A verbatim copy of the lines starting at the one with "(298, 341) = (252, 336): white bowl -> none" and ending at the last line below is required; include nothing else.

Scene image comparisons
BEGIN

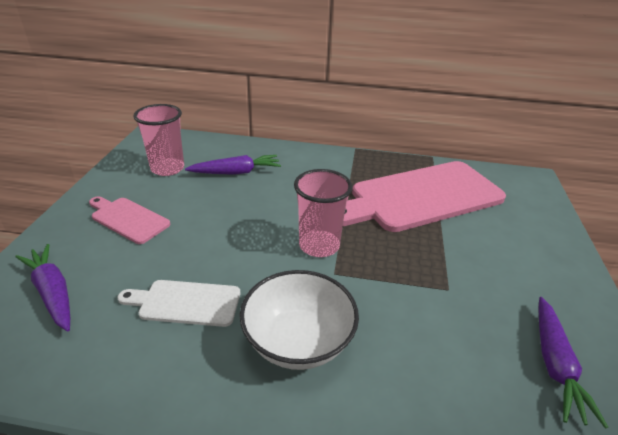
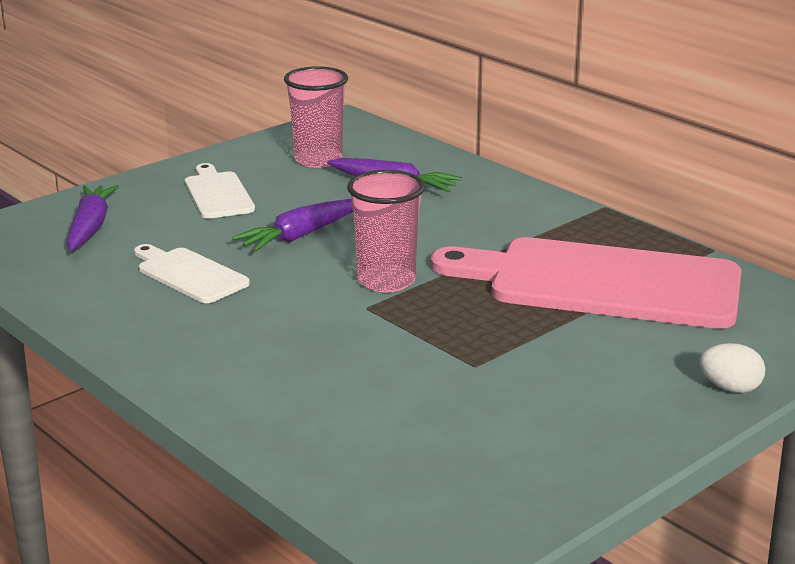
camera: 40 degrees right, 10 degrees down
(128, 219) = (217, 194): pink cutting board -> white cutting board
(298, 341) = (252, 336): white bowl -> none
(554, 364) = (486, 456): purple carrot -> purple carrot (300, 236)
(561, 239) = (730, 388): none -> white egg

END

▶ **TASK RESPONSE**
(298, 341) = (252, 336): white bowl -> none
(554, 364) = (486, 456): purple carrot -> purple carrot (300, 236)
(561, 239) = (730, 388): none -> white egg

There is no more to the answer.